> **Given data**:
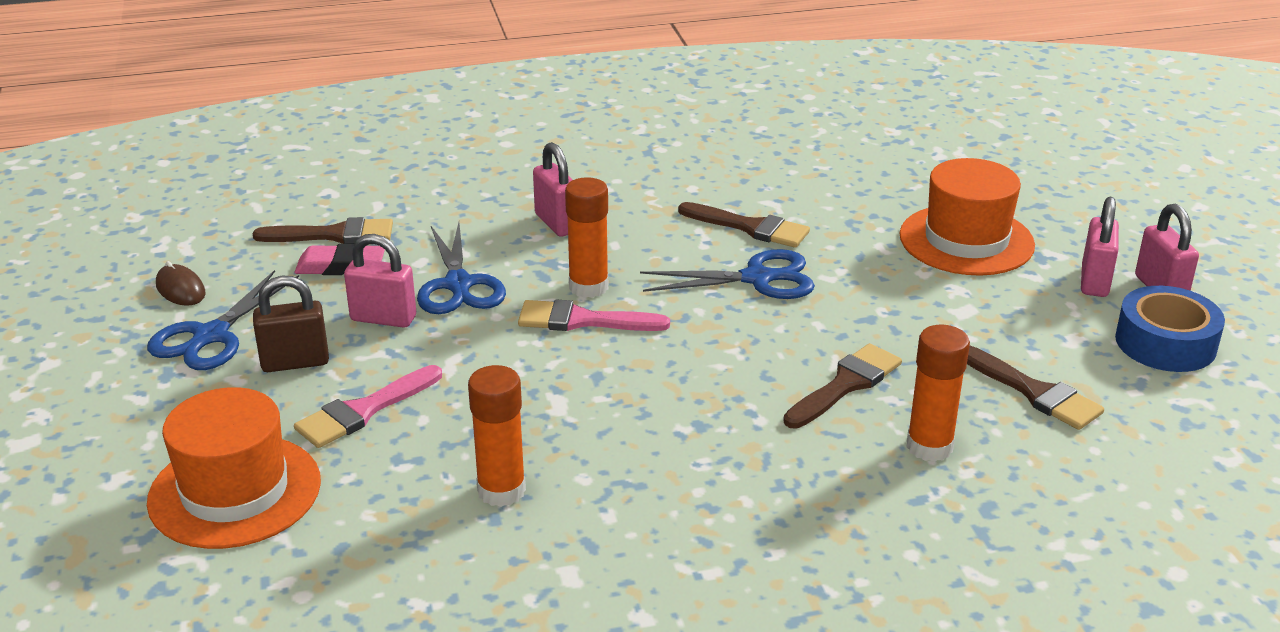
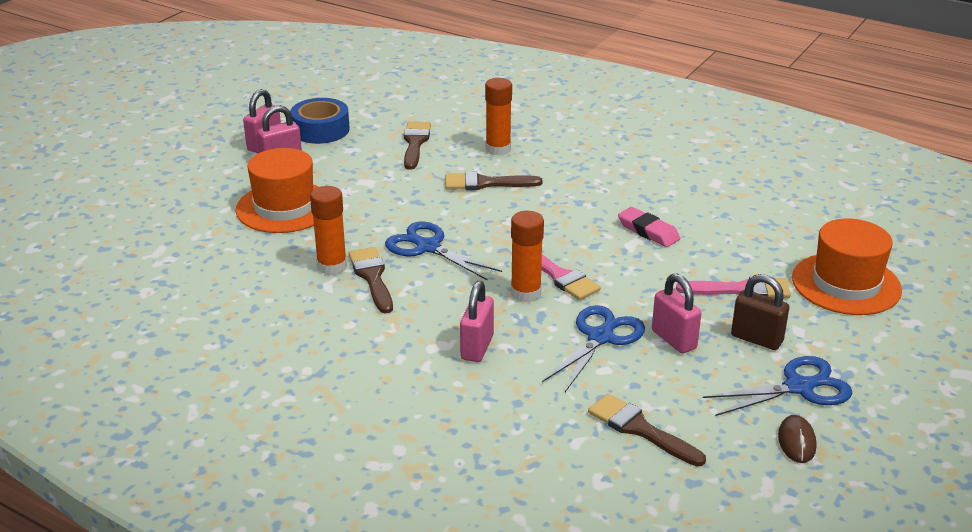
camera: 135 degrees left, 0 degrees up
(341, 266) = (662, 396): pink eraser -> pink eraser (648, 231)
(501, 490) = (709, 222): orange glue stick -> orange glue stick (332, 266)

...

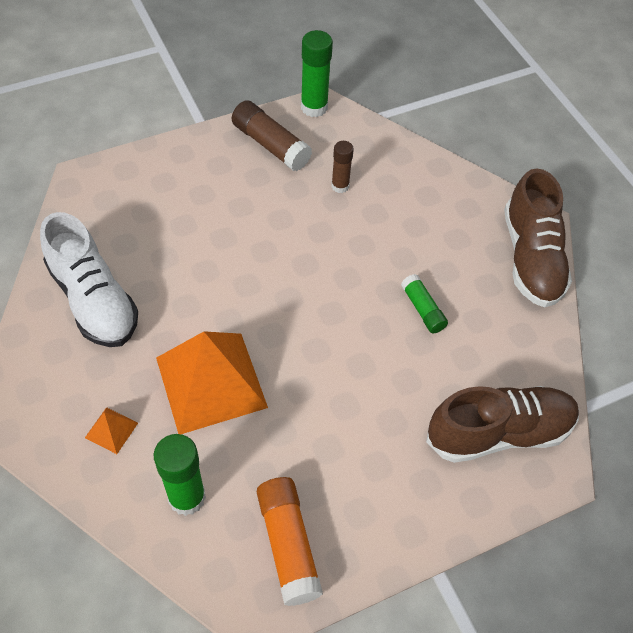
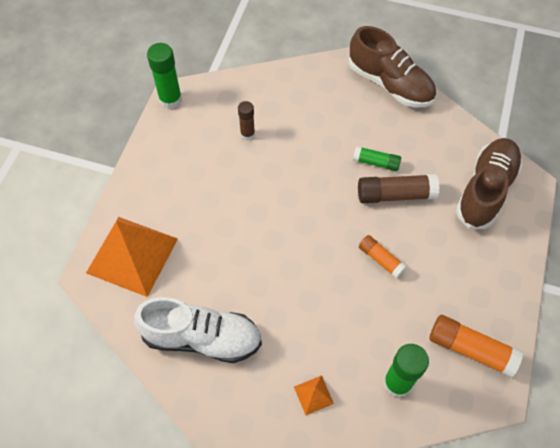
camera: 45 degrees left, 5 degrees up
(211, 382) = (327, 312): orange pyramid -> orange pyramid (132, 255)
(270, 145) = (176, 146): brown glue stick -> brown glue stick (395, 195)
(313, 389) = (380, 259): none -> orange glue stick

> **Exercise**: In the entries above, restate word for word the lines between the one holding "(270, 145) = (176, 146): brown" and the one holding "(313, 389) = (380, 259): none", inclusive, and nothing besides.

> **Solved problem**:
(270, 145) = (176, 146): brown glue stick -> brown glue stick (395, 195)
(313, 389) = (380, 259): none -> orange glue stick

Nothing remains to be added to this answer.